| Work order |
Images embedded in the records are excluded; print everything else exactly as given.

| Extracted material |
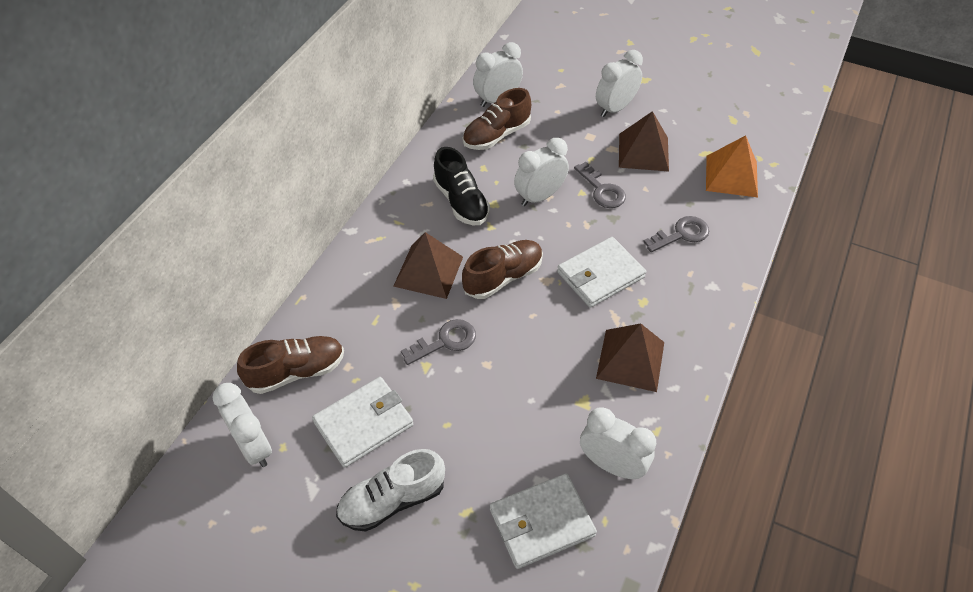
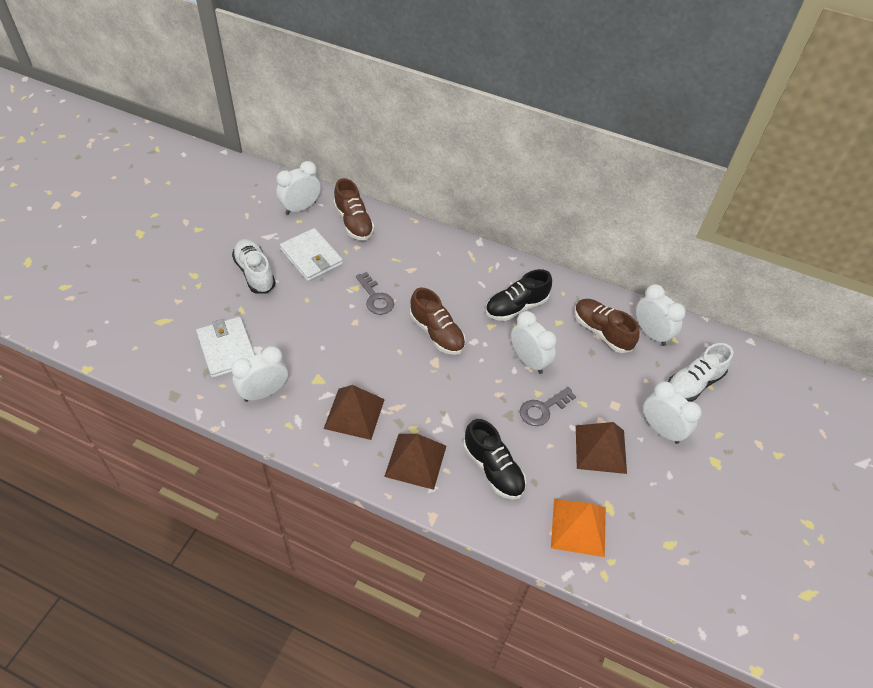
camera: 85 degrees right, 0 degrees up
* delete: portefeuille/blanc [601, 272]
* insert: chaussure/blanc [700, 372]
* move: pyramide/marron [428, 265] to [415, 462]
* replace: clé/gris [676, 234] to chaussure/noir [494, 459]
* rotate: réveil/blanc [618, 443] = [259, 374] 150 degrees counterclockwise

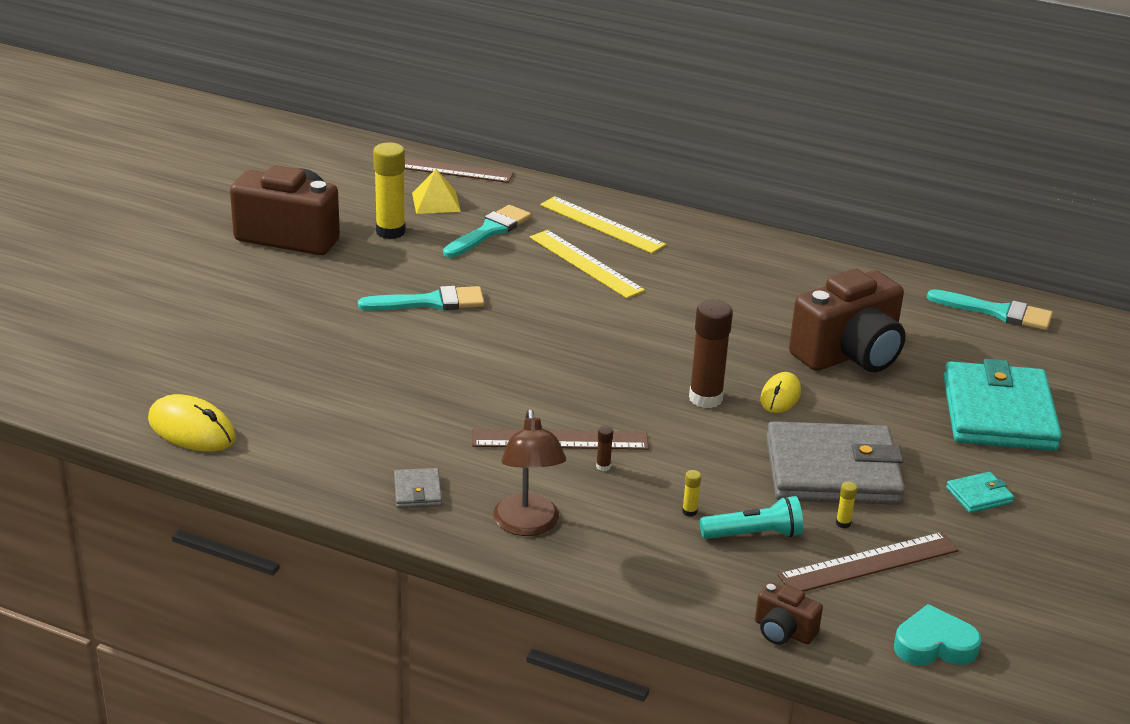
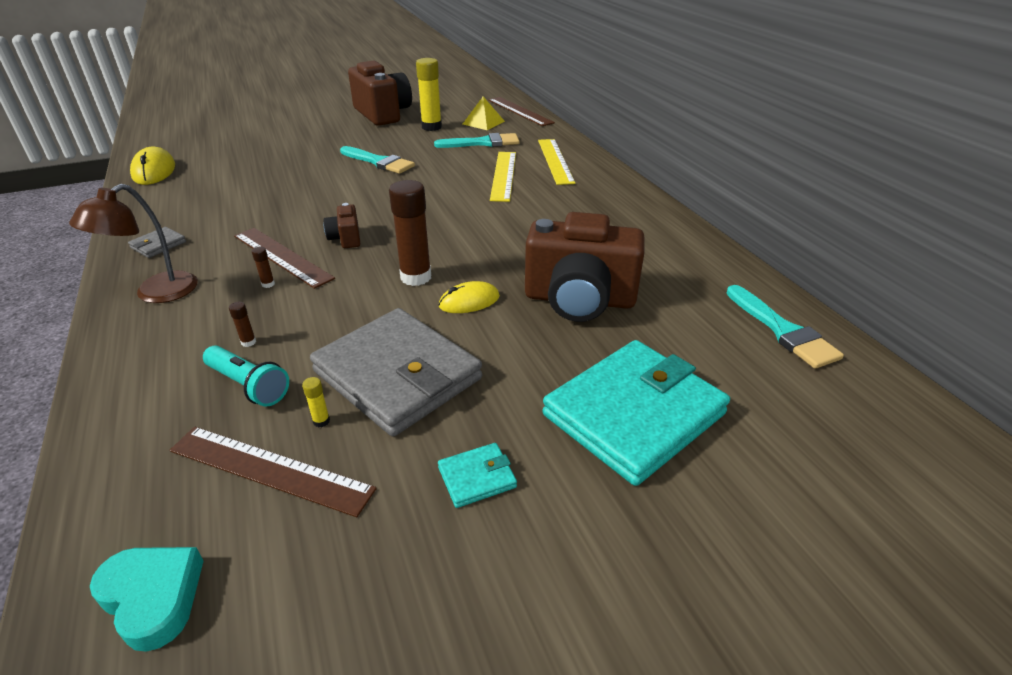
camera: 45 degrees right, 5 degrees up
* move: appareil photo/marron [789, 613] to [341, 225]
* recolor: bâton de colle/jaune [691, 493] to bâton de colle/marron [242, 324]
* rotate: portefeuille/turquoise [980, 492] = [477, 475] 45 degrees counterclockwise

| Output below |
camera: 85 degrees right, 0 degrees up
* delete: portefeuille/blanc [601, 272]
* insert: chaussure/blanc [700, 372]
* move: pyramide/marron [428, 265] to [415, 462]
* replace: clé/gris [676, 234] to chaussure/noir [494, 459]
* rotate: réveil/blanc [618, 443] = [259, 374] 150 degrees counterclockwise

camera: 45 degrees right, 5 degrees up
* move: appareil photo/marron [789, 613] to [341, 225]
* recolor: bâton de colle/jaune [691, 493] to bâton de colle/marron [242, 324]
* rotate: portefeuille/turquoise [980, 492] = [477, 475] 45 degrees counterclockwise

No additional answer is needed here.